• [DATA EXTRACT]:
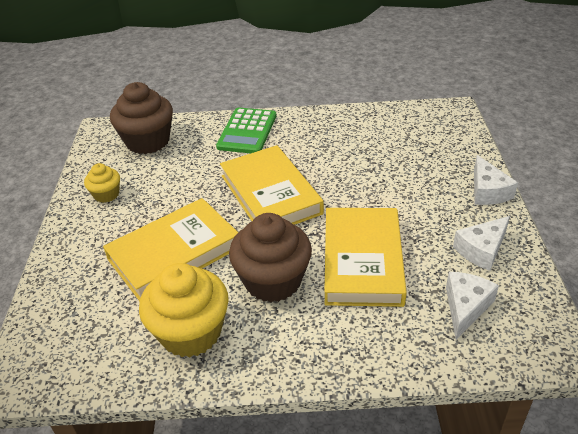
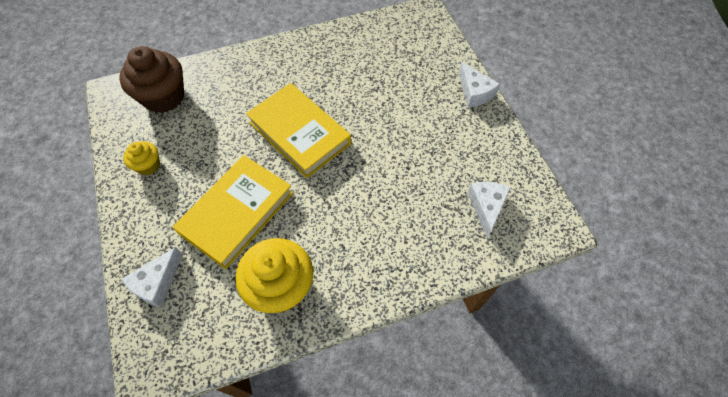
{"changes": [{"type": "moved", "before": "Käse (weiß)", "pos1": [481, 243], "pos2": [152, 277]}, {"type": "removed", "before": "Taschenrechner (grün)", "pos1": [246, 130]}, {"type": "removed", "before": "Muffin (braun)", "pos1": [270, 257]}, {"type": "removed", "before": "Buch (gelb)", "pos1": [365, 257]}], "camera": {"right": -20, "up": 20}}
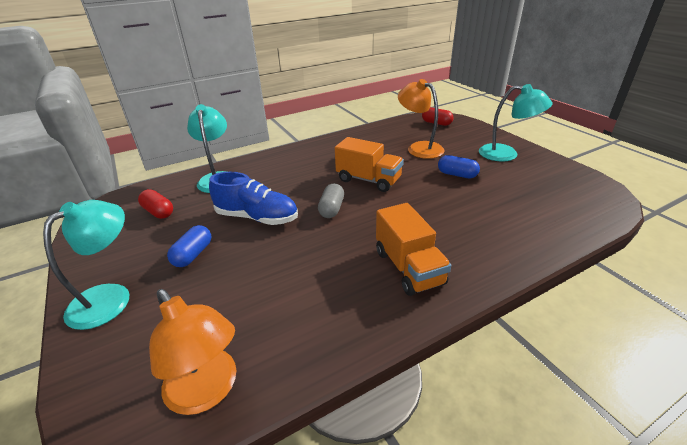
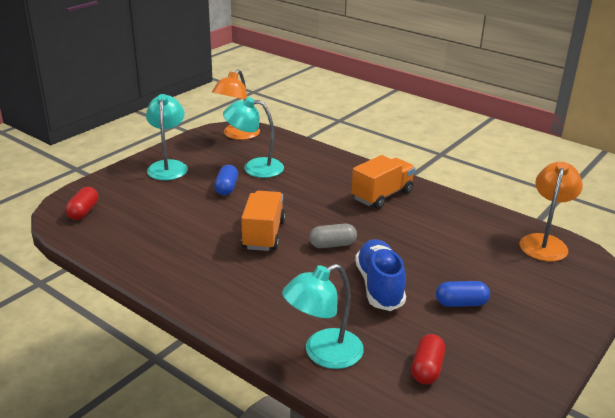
{"changes": [{"type": "moved", "before": "Lampe (orange)", "pos1": [421, 119], "pos2": [236, 105]}, {"type": "moved", "before": "Lampe (türkis)", "pos1": [86, 265], "pos2": [253, 137]}], "camera": {"right": -115, "up": -5}}
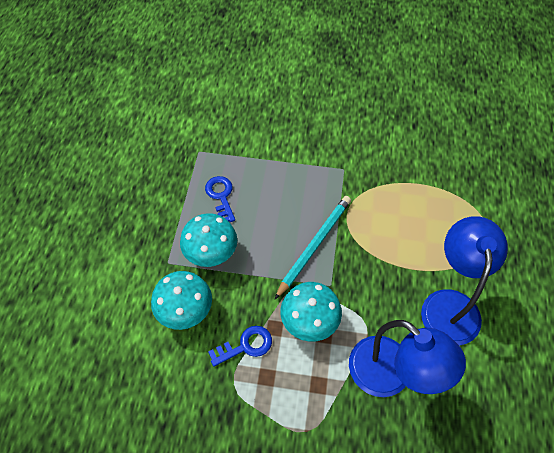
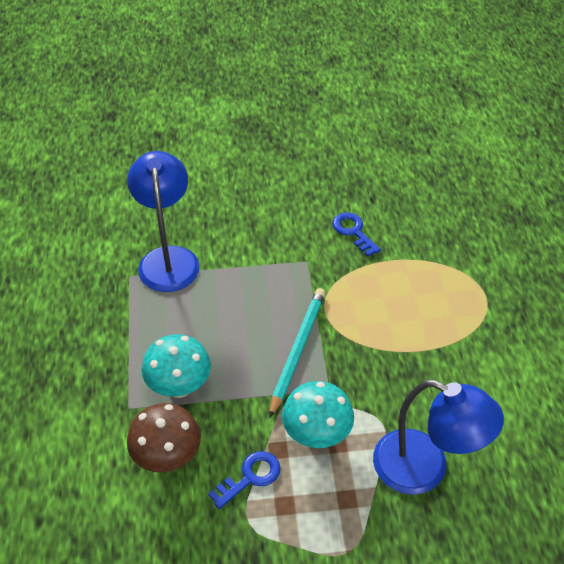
{"changes": [{"type": "moved", "before": "Lampe (blau)", "pos1": [464, 281], "pos2": [163, 221]}, {"type": "recoloured", "before": "Pilz (türkis)", "after": "Pilz (braun)", "pos1": [181, 300], "pos2": [164, 437]}, {"type": "moved", "before": "Schlüssel (blau)", "pos1": [220, 199], "pos2": [357, 234]}], "camera": {"right": -15, "up": -10}}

• [WORK INSTRUCTIONS]: All lines of the listing that contain the word "türkis" should be copied out.

• [ANSWER TO THE PROBLEM]:
{"changes": [{"type": "moved", "before": "Lampe (orange)", "pos1": [421, 119], "pos2": [236, 105]}, {"type": "moved", "before": "Lampe (türkis)", "pos1": [86, 265], "pos2": [253, 137]}], "camera": {"right": -115, "up": -5}}
{"changes": [{"type": "moved", "before": "Lampe (blau)", "pos1": [464, 281], "pos2": [163, 221]}, {"type": "recoloured", "before": "Pilz (türkis)", "after": "Pilz (braun)", "pos1": [181, 300], "pos2": [164, 437]}, {"type": "moved", "before": "Schlüssel (blau)", "pos1": [220, 199], "pos2": [357, 234]}], "camera": {"right": -15, "up": -10}}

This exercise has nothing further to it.